__Exercise objective__
Reproduce exactly the final portion of the data: every line from the one containing "blue nut [247,327,318,393] -> none" through the last line, inclusive.

__Given data__
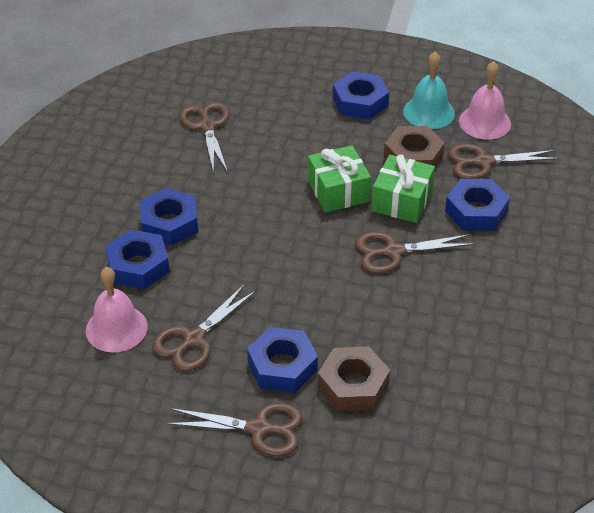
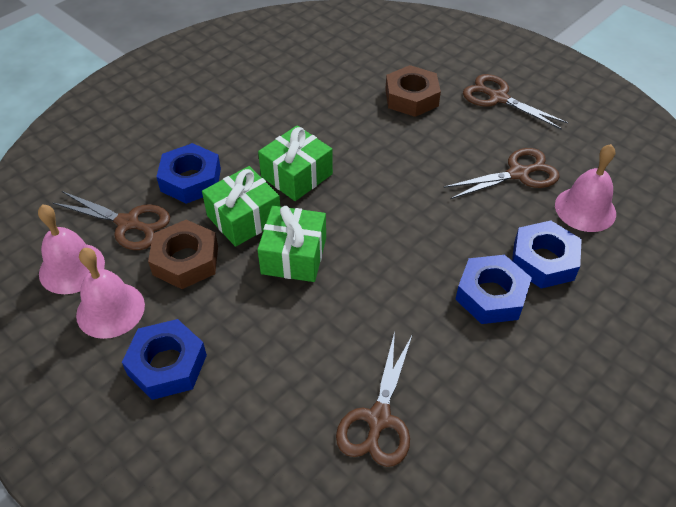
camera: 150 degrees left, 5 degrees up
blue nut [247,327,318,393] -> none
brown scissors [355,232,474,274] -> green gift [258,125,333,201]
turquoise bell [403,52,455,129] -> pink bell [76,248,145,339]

__Response__
blue nut [247,327,318,393] -> none
brown scissors [355,232,474,274] -> green gift [258,125,333,201]
turquoise bell [403,52,455,129] -> pink bell [76,248,145,339]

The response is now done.